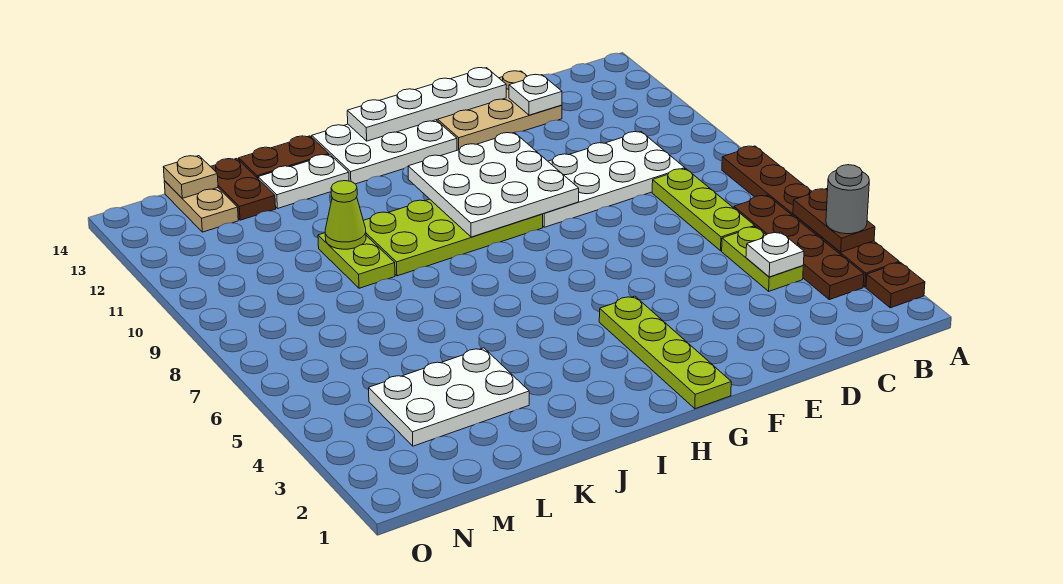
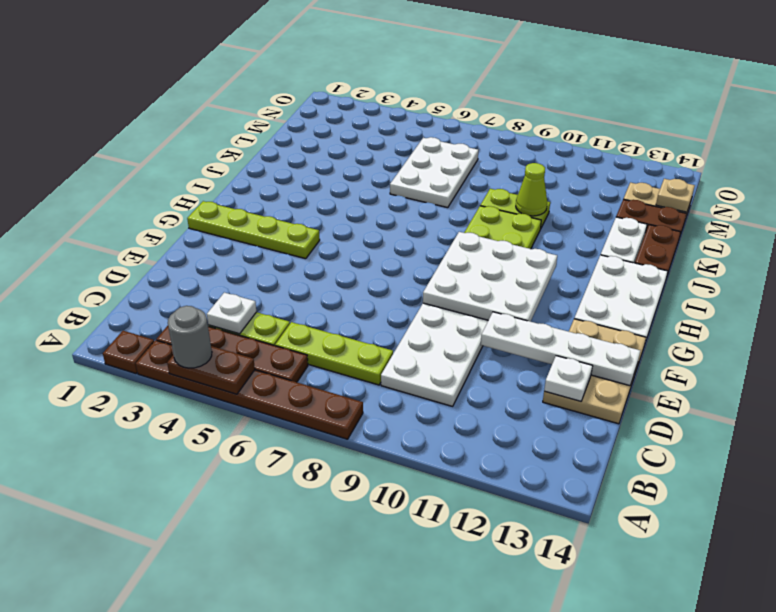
white plate E14:H14 level 2 -> white plate E11:E14 level 2
white plate K3:M4 level 1 -> white plate K6:M7 level 1

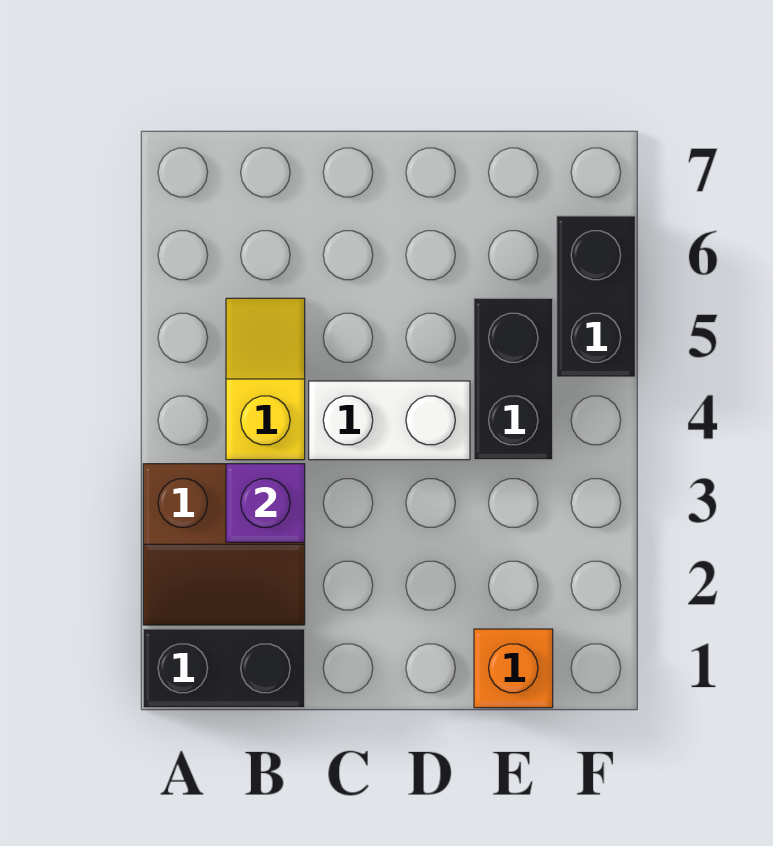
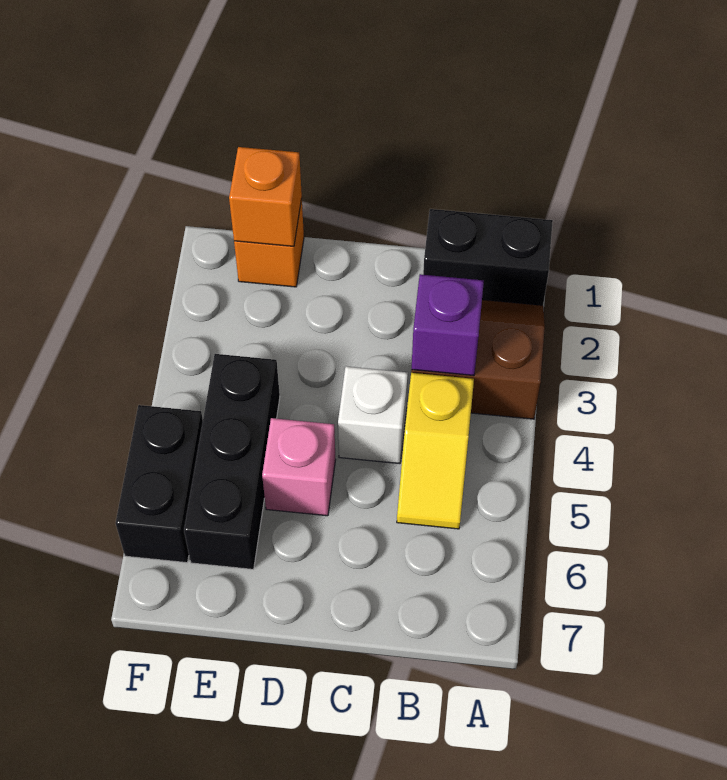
white brick C4:D4 level 1 -> white brick C4 level 1
none -> pink brick D5 level 1
none -> orange brick E1 level 2
black brick E4:E5 level 1 -> black brick E4:E6 level 1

________________________________________

HOW TO COMPLETE THIS TASK: Search the data for the string "plate" and copy each line where it appears.

RESPONSE TO THIS EXERCISE:
white plate E14:H14 level 2 -> white plate E11:E14 level 2
white plate K3:M4 level 1 -> white plate K6:M7 level 1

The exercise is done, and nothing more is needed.